**Input data:**
◇ ◇ ◇ ◇ ◇

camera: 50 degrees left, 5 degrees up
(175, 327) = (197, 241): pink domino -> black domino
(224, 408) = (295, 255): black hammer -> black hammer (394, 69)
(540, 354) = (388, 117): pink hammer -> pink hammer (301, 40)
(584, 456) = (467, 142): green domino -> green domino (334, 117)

◇ ◇ ◇ ◇ ◇

**Task:**
Output the records above exactly as written.

**Response to the task:**
camera: 50 degrees left, 5 degrees up
(175, 327) = (197, 241): pink domino -> black domino
(224, 408) = (295, 255): black hammer -> black hammer (394, 69)
(540, 354) = (388, 117): pink hammer -> pink hammer (301, 40)
(584, 456) = (467, 142): green domino -> green domino (334, 117)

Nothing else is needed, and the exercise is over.